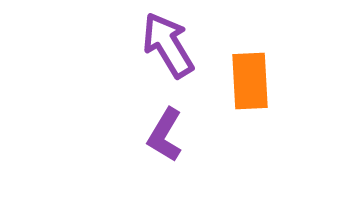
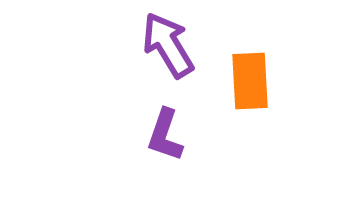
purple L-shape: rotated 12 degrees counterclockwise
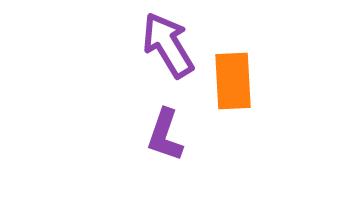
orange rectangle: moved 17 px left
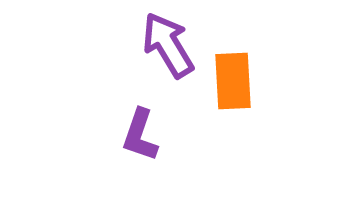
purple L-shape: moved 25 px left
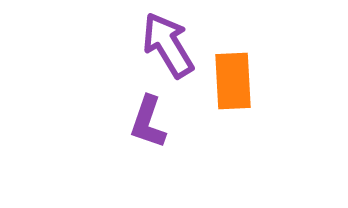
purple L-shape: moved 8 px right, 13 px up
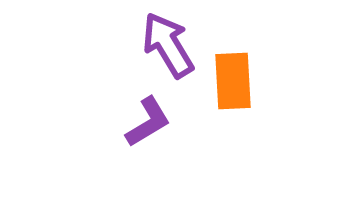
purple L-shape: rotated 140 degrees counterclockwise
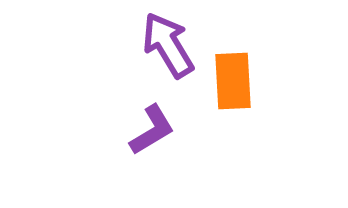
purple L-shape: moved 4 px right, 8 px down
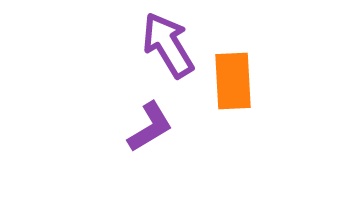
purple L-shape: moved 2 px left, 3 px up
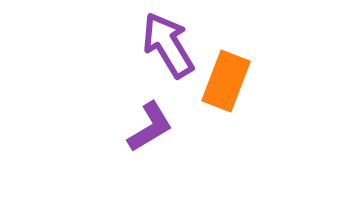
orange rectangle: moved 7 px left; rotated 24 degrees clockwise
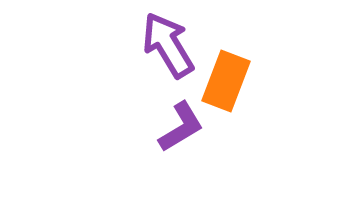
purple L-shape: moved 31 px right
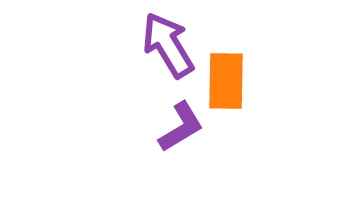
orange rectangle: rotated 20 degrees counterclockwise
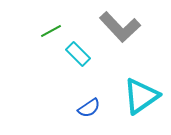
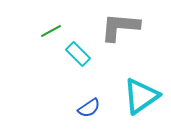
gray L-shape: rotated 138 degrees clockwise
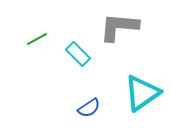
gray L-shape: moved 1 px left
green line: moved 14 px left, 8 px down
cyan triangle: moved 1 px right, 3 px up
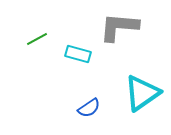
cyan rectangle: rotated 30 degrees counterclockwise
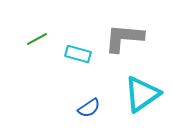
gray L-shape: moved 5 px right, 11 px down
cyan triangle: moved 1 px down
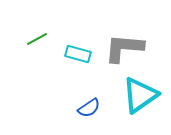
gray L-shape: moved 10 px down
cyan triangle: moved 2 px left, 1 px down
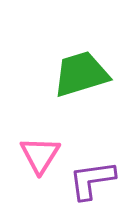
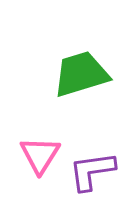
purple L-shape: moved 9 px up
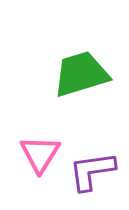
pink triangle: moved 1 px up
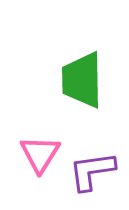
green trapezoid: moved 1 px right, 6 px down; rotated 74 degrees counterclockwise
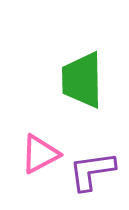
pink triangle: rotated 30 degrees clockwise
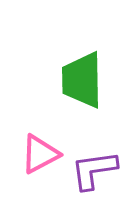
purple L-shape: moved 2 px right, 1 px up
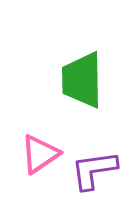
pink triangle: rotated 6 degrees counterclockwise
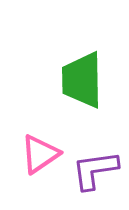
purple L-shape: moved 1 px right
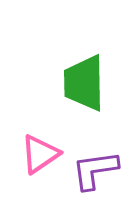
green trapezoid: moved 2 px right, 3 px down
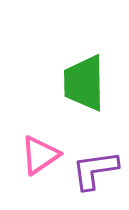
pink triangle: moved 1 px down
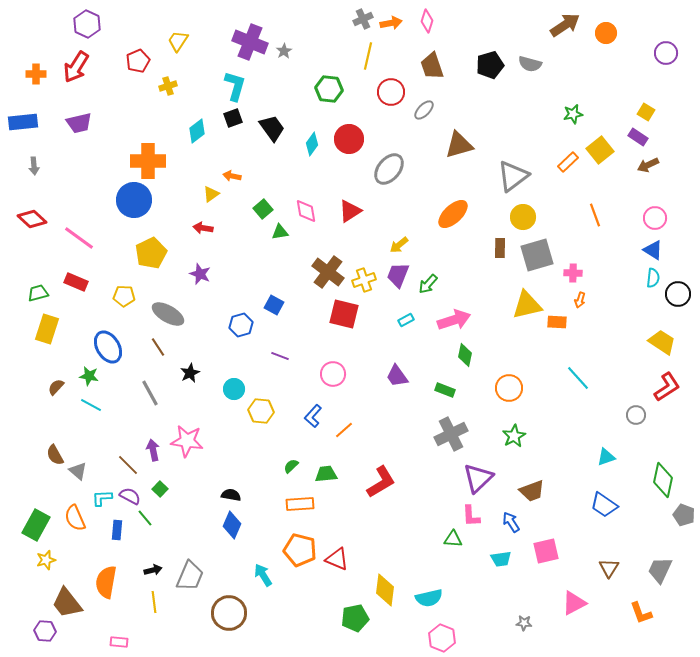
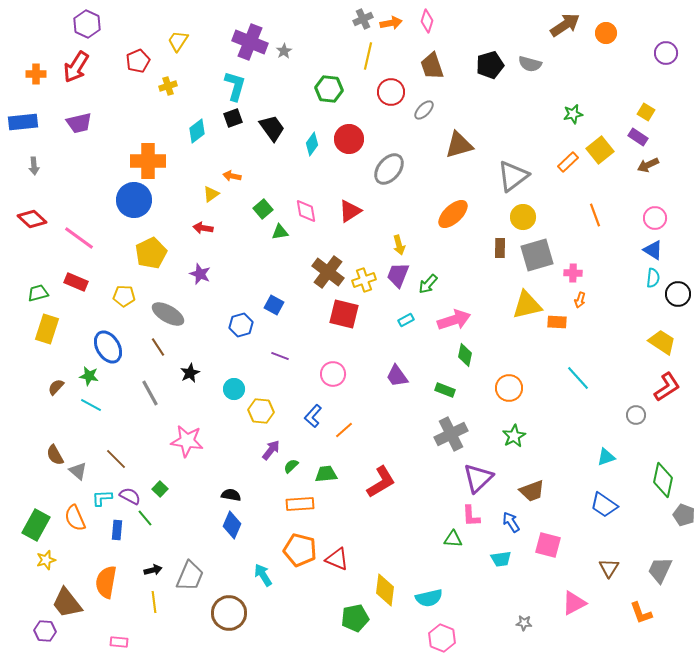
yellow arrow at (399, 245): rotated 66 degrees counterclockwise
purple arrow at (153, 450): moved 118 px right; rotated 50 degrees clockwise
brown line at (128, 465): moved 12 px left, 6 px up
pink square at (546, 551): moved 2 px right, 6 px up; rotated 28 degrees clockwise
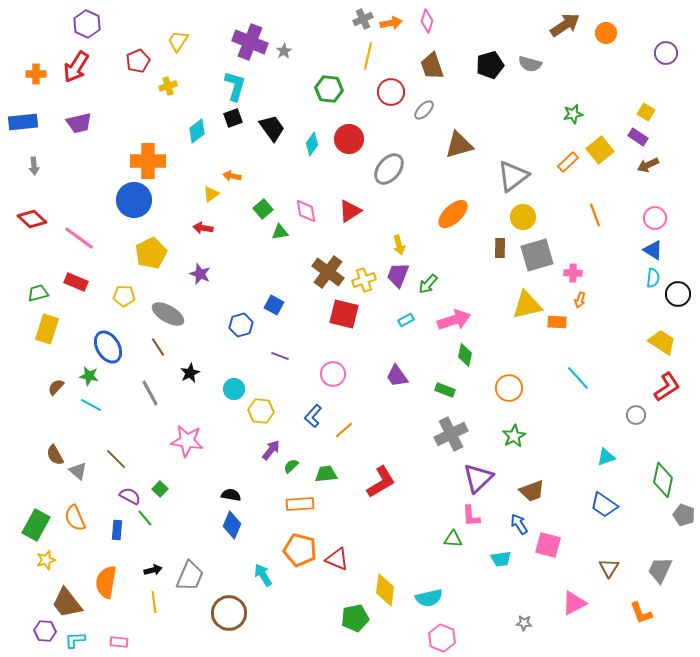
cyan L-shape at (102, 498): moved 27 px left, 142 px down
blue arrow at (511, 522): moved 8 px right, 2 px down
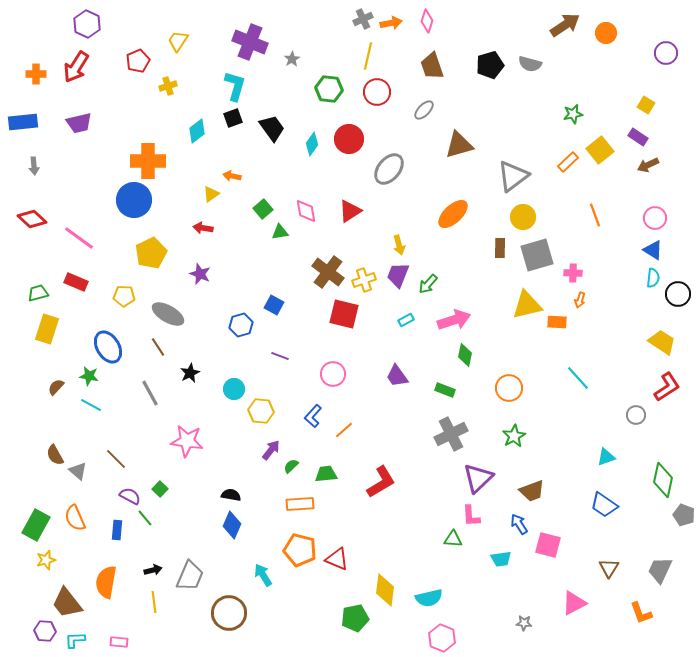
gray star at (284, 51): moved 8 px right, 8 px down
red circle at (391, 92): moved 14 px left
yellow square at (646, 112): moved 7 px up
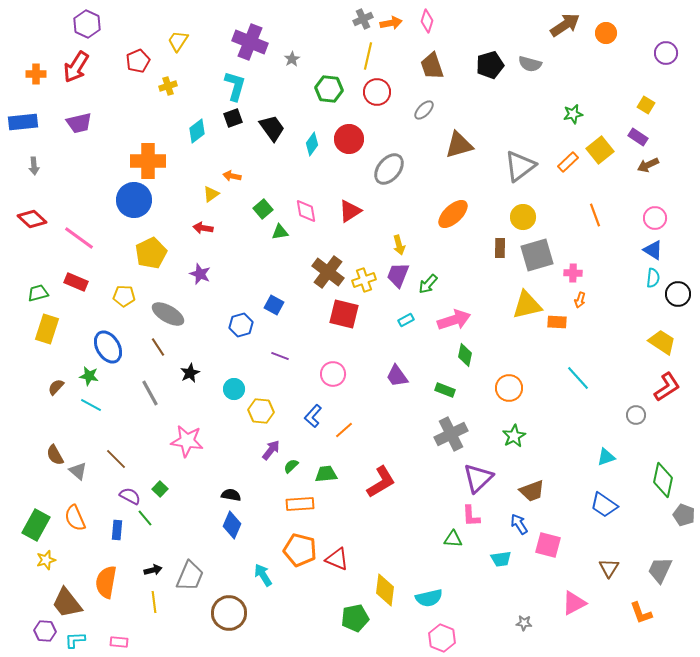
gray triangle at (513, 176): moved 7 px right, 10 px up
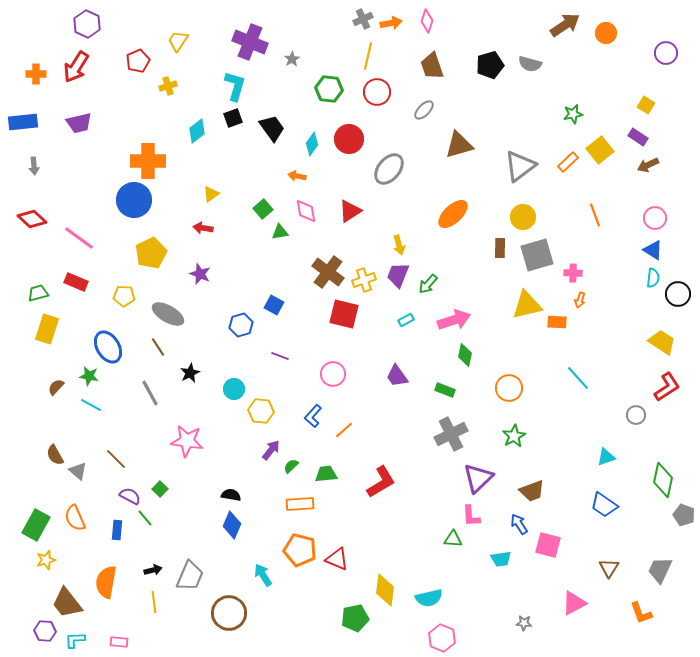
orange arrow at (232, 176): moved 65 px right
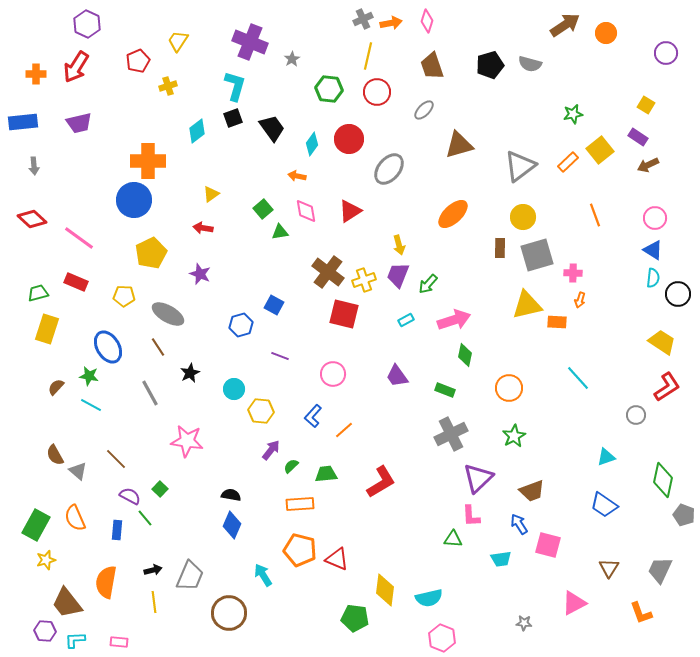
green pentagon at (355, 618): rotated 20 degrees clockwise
—————
**依頼**: 上の行をすべて、画像の行だけを除いて一字一句そのまま書き出してもらえますか？

**以下が回答**:
purple L-shape: rotated 12 degrees counterclockwise
orange rectangle: moved 17 px left
purple L-shape: moved 25 px left
purple L-shape: moved 8 px right, 13 px up
purple L-shape: rotated 140 degrees counterclockwise
purple L-shape: moved 4 px right, 8 px down
purple L-shape: moved 2 px left, 3 px up
orange rectangle: moved 7 px left; rotated 24 degrees clockwise
purple L-shape: moved 31 px right
orange rectangle: rotated 20 degrees counterclockwise
gray L-shape: rotated 138 degrees clockwise
gray L-shape: moved 1 px left
green line: moved 14 px left, 8 px down
cyan triangle: moved 1 px right, 3 px up
cyan rectangle: rotated 30 degrees counterclockwise
gray L-shape: moved 5 px right, 11 px down
cyan triangle: moved 1 px down
gray L-shape: moved 10 px down
cyan triangle: moved 2 px left, 1 px down
purple L-shape: moved 9 px up
pink triangle: moved 1 px up
green trapezoid: moved 1 px right, 6 px down; rotated 74 degrees counterclockwise
pink triangle: rotated 30 degrees clockwise
purple L-shape: moved 2 px right, 1 px up
pink triangle: rotated 6 degrees counterclockwise
purple L-shape: moved 1 px right
green trapezoid: moved 2 px right, 3 px down
pink triangle: moved 1 px down
yellow arrow at (399, 245): rotated 66 degrees counterclockwise
purple arrow at (153, 450): moved 118 px right; rotated 50 degrees clockwise
brown line at (128, 465): moved 12 px left, 6 px up
pink square at (546, 551): moved 2 px right, 6 px up; rotated 28 degrees clockwise
cyan L-shape at (102, 498): moved 27 px left, 142 px down
blue arrow at (511, 522): moved 8 px right, 2 px down
gray star at (284, 51): moved 8 px right, 8 px down
red circle at (391, 92): moved 14 px left
yellow square at (646, 112): moved 7 px up
gray triangle at (513, 176): moved 7 px right, 10 px up
orange arrow at (232, 176): moved 65 px right
green pentagon at (355, 618): rotated 20 degrees clockwise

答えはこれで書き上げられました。